[DATA SHOWN — start]
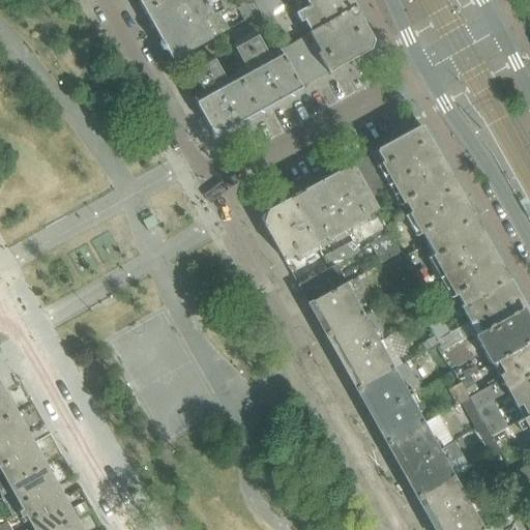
[(216,16),(228,9),(229,12),(244,4),(241,0),(144,0),(139,3),(171,61),(185,54),(225,31),(216,16)]
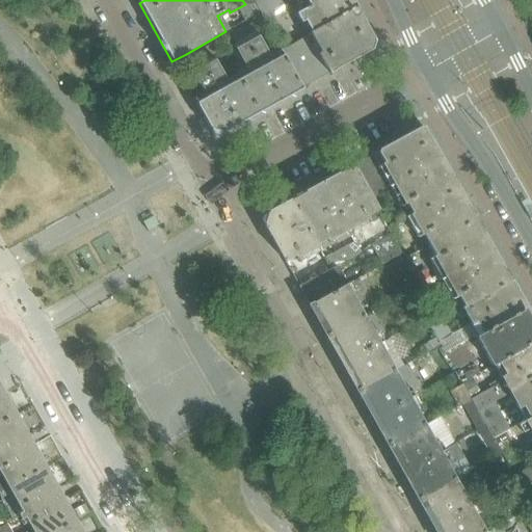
[(259,12),(251,0),(242,0),(245,4),(251,17),(259,12)]
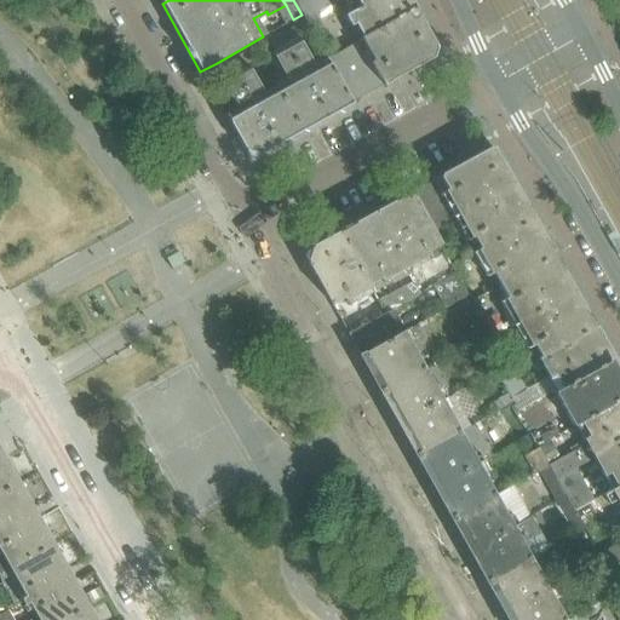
[(343,1),(343,0),(309,0),(317,15),(305,21),(310,32),(332,19),(326,10),(343,1)]
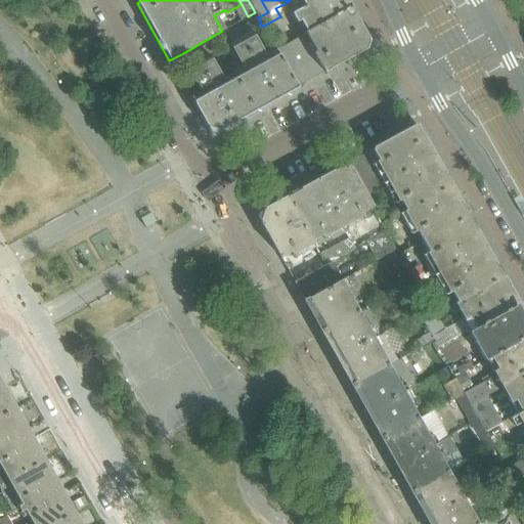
[(350,7),(345,0),(290,0),(290,1),(296,11),(290,14),(295,24),(299,22),(305,33),(350,7)]
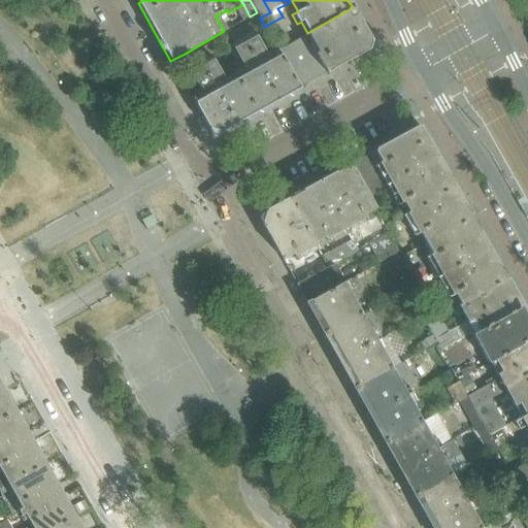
[(368,50),(370,41),(357,15),(353,7),(307,33),(306,34),(317,52),(297,63),(288,68),(299,89),(333,70),(333,69),(368,50)]
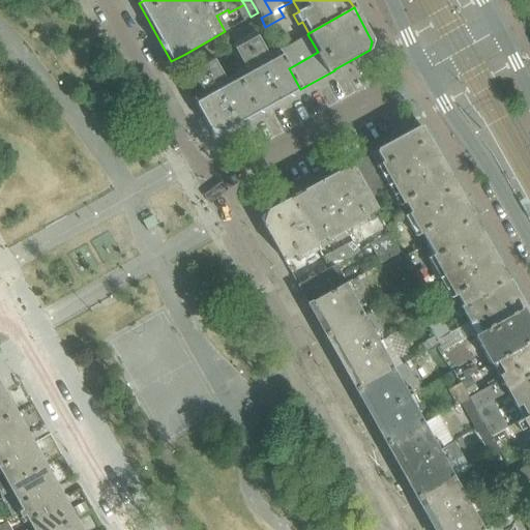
[(287,69),(277,52),(266,57),(254,34),(248,26),(239,31),(278,101),(300,89),(289,68),(287,69)]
[DATA SHOWN — finish]
TO DO - Without any pictures, return the material above exactly.

ANSWER TO THIS PROBLEM -
[(216,16),(228,9),(229,12),(244,4),(241,0),(144,0),(139,3),(171,61),(185,54),(225,31),(216,16)]
[(259,12),(251,0),(242,0),(245,4),(251,17),(259,12)]
[(343,1),(343,0),(309,0),(317,15),(305,21),(310,32),(332,19),(326,10),(343,1)]
[(350,7),(345,0),(290,0),(290,1),(296,11),(290,14),(295,24),(299,22),(305,33),(350,7)]
[(368,50),(370,41),(357,15),(353,7),(307,33),(306,34),(317,52),(297,63),(288,68),(299,89),(333,70),(333,69),(368,50)]
[(287,69),(277,52),(266,57),(254,34),(248,26),(239,31),(278,101),(300,89),(289,68),(287,69)]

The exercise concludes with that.